Record set:
======

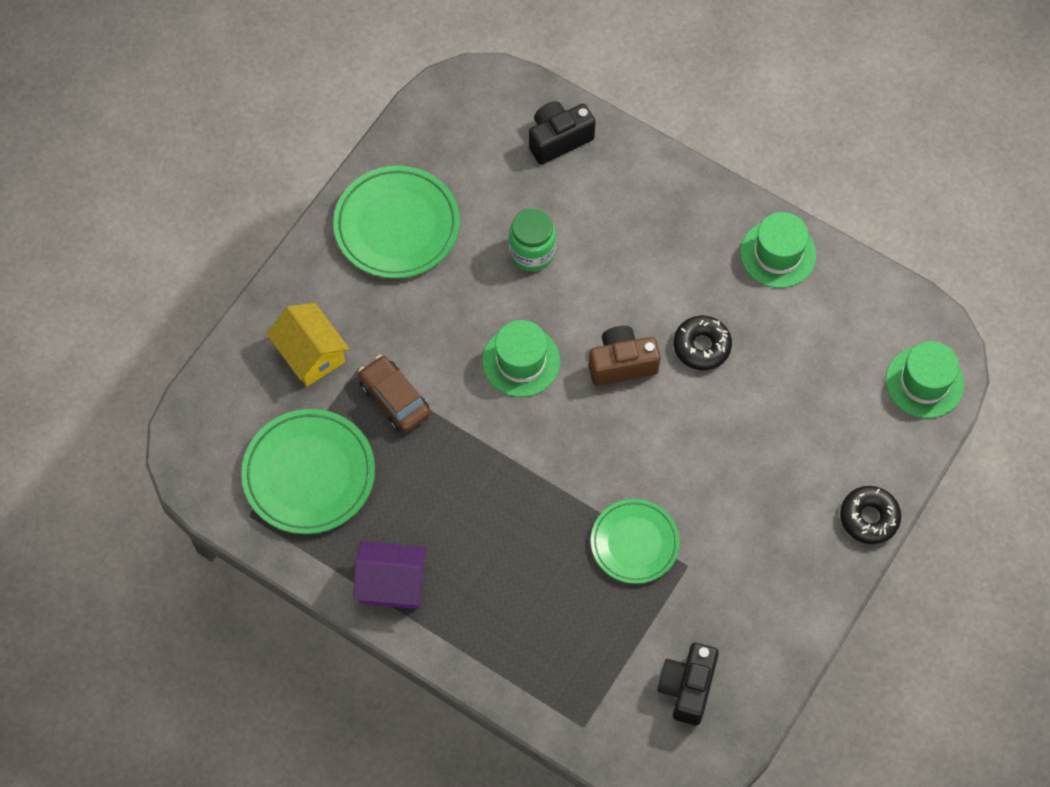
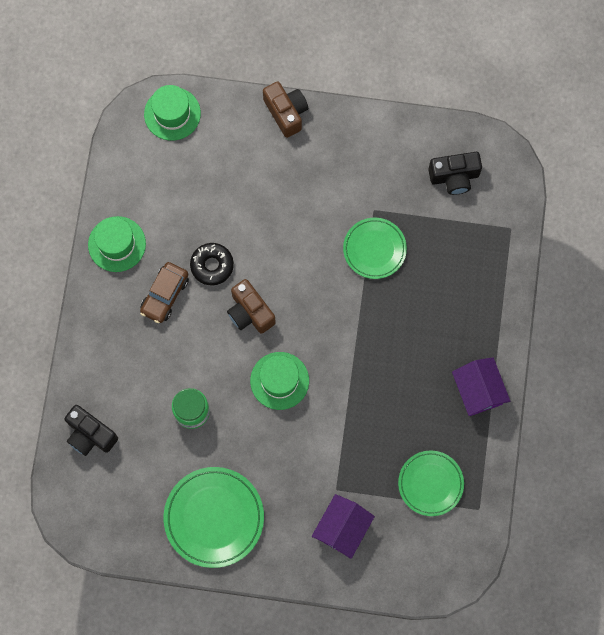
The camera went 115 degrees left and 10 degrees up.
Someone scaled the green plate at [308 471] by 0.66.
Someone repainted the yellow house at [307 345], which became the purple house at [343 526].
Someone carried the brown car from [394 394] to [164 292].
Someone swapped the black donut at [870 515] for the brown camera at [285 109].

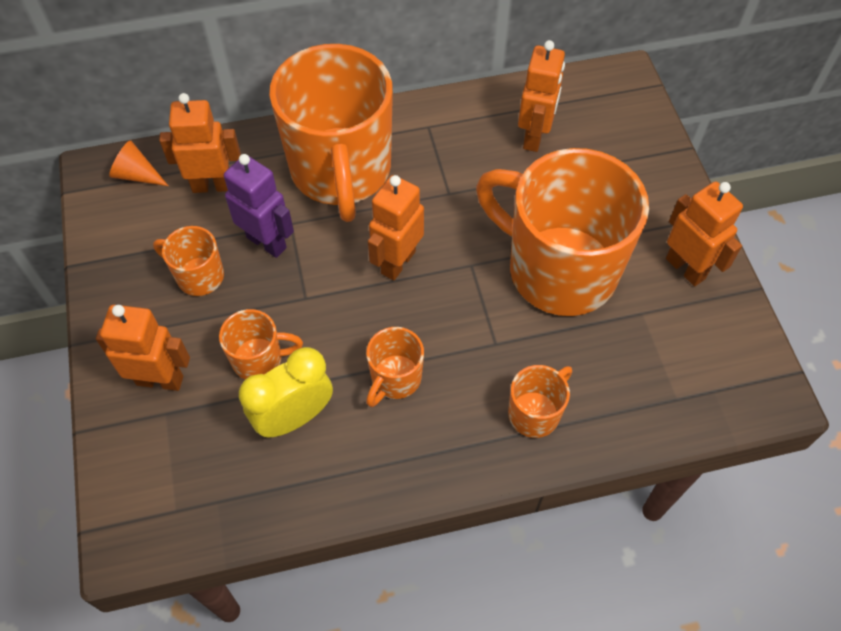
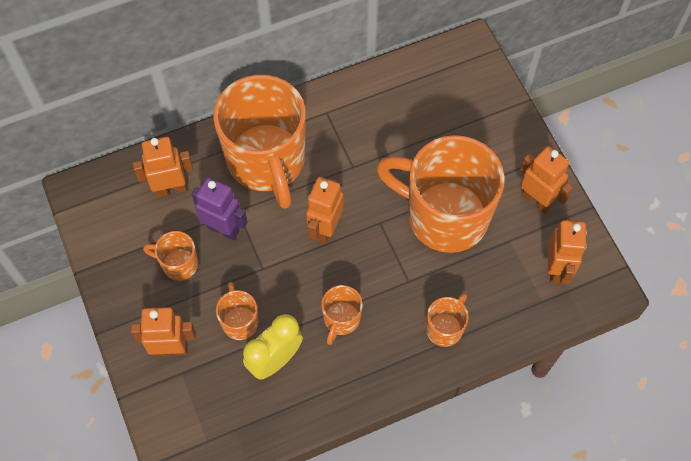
The camera went 10 degrees left and 5 degrees up.
Someone took away the orange cone at [138 163].
Someone rotated the orange mug at [261 344] by 90 degrees counterclockwise.
Someone carried the orange robot from [541 96] to [567 251].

======

What you will do: Give again, word for word, the line that contains "Someone swapped the" and every line after it through the end of the entries; omit the pictures.

Result of the task:
Someone swapped the black donut at [870 515] for the brown camera at [285 109].

The camera went 10 degrees left and 5 degrees up.
Someone took away the orange cone at [138 163].
Someone rotated the orange mug at [261 344] by 90 degrees counterclockwise.
Someone carried the orange robot from [541 96] to [567 251].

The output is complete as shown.